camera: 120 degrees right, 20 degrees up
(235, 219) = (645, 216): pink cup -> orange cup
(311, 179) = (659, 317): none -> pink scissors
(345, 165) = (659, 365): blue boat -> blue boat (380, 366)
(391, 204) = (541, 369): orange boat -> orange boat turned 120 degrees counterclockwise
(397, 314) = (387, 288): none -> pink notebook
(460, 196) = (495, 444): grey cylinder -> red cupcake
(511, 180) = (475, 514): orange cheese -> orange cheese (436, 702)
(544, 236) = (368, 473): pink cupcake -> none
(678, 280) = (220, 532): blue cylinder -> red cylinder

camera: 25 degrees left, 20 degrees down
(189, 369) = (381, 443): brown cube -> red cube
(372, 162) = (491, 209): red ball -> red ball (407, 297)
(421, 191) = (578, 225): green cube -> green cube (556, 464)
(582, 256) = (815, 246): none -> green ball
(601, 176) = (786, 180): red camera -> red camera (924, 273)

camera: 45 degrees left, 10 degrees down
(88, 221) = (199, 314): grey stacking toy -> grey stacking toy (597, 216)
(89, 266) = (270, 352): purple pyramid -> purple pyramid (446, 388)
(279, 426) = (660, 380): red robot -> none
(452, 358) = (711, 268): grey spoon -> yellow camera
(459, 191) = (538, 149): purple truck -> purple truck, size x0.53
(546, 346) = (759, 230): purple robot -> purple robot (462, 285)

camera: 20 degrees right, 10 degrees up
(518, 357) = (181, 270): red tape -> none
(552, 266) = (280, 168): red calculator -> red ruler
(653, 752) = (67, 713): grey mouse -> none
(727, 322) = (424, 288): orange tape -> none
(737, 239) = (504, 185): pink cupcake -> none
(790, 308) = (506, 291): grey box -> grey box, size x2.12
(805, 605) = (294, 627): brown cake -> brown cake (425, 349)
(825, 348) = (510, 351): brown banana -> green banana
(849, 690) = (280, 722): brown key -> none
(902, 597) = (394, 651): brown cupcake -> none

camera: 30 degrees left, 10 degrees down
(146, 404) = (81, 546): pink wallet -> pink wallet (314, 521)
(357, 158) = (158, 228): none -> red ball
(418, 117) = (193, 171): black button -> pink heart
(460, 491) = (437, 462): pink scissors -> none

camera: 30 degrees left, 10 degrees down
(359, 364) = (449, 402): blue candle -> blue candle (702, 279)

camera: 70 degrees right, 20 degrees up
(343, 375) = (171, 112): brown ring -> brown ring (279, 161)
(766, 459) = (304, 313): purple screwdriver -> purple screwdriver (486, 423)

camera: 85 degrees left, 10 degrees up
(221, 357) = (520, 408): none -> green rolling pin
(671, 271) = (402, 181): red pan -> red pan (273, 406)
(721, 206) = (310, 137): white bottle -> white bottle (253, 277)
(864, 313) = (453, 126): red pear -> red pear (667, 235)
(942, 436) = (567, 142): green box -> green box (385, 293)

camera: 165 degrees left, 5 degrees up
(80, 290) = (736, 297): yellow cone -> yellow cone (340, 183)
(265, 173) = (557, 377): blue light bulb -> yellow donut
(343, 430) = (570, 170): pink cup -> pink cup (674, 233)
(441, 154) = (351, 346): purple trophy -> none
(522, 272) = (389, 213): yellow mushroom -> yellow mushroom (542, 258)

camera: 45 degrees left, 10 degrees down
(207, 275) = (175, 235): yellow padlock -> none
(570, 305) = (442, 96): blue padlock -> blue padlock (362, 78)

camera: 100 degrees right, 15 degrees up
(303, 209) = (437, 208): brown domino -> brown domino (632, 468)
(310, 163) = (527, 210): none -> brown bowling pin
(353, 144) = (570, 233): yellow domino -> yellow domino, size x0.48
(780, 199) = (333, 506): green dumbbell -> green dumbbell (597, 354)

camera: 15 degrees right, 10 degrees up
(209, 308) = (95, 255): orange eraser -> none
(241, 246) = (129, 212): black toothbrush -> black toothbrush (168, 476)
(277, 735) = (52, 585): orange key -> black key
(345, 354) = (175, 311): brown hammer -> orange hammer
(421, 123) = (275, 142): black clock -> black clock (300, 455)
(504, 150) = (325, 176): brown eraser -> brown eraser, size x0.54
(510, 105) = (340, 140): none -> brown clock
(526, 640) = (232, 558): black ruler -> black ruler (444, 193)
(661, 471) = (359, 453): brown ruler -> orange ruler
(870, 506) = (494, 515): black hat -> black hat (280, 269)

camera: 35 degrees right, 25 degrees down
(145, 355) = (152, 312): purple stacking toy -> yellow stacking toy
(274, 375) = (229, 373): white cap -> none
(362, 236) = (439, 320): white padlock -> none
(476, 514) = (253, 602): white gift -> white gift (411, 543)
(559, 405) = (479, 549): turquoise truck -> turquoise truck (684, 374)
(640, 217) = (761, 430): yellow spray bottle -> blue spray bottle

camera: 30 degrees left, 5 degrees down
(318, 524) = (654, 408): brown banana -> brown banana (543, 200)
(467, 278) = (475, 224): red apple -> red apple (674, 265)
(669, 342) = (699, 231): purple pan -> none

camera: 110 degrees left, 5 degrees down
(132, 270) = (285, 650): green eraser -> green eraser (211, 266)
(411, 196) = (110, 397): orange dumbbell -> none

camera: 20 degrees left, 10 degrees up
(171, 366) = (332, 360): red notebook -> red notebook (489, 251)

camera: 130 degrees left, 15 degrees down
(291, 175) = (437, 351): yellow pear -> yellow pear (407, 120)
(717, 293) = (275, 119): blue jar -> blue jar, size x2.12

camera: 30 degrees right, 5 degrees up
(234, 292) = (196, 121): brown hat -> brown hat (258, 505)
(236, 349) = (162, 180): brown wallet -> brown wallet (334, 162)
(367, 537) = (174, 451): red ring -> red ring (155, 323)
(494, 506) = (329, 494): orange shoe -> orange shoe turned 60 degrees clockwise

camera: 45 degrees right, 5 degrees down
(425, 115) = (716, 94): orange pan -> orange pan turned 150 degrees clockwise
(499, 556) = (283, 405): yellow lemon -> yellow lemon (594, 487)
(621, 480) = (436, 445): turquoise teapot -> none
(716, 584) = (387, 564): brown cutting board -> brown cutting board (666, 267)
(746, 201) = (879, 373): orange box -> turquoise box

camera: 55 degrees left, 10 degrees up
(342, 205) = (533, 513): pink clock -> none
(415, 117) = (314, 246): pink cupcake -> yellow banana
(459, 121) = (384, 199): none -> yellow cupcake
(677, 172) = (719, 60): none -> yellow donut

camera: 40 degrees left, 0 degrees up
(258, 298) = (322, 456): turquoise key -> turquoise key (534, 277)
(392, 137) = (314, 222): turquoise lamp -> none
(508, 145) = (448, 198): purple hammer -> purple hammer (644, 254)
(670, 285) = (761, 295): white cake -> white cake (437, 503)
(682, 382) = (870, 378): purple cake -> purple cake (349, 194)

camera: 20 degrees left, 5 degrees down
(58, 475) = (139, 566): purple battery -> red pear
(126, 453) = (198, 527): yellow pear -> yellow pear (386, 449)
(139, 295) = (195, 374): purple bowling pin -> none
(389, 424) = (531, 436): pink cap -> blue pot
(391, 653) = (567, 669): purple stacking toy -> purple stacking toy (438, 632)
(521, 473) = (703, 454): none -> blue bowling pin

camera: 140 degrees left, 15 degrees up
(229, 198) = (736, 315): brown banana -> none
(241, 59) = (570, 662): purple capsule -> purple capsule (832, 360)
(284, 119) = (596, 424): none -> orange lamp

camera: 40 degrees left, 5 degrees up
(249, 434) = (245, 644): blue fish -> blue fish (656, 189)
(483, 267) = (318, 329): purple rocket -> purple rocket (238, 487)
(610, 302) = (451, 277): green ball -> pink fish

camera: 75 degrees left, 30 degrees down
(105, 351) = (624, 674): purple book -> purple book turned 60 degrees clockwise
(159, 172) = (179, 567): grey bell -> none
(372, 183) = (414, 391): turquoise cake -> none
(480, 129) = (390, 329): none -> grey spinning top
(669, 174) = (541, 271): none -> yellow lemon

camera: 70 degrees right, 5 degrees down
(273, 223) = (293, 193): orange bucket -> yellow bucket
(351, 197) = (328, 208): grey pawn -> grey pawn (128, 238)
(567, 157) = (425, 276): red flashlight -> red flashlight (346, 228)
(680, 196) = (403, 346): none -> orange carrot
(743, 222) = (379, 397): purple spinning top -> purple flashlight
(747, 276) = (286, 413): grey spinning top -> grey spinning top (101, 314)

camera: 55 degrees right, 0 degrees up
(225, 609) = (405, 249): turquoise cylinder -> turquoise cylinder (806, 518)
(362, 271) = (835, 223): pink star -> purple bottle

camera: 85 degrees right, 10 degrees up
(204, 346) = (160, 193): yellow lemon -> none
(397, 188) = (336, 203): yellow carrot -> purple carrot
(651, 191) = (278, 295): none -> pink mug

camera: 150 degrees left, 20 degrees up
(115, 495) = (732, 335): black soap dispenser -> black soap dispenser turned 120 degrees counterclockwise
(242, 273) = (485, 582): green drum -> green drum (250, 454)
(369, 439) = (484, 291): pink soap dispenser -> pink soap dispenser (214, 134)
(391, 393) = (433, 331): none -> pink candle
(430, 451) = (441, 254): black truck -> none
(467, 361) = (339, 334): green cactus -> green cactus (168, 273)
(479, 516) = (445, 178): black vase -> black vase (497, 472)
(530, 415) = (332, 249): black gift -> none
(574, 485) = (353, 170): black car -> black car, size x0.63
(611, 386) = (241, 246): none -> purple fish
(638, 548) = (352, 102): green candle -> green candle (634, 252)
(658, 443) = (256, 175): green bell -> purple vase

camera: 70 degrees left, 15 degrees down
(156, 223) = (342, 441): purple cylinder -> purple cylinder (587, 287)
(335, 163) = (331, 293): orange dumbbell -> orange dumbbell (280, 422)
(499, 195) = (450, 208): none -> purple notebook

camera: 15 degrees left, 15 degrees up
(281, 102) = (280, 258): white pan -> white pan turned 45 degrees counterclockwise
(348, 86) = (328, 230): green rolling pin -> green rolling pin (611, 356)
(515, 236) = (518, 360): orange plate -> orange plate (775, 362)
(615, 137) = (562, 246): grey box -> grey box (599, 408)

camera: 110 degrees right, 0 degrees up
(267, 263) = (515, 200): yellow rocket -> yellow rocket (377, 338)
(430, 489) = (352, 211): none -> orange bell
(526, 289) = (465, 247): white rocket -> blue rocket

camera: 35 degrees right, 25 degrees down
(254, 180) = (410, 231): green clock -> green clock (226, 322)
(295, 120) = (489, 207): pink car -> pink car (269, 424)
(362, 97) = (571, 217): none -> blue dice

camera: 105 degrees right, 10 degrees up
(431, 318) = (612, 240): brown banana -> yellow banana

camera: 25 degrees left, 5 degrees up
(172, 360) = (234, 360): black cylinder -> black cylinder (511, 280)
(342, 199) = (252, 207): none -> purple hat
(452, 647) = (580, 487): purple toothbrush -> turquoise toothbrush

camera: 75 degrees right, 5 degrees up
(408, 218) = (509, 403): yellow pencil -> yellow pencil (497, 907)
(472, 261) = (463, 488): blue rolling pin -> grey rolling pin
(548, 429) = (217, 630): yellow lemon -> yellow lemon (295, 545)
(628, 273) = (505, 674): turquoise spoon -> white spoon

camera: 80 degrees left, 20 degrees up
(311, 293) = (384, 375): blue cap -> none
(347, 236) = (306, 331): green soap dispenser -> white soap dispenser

****

Provide every line from the material that contains the word "donut".

(265, 173) = (557, 377): blue light bulb -> yellow donut
(677, 172) = (719, 60): none -> yellow donut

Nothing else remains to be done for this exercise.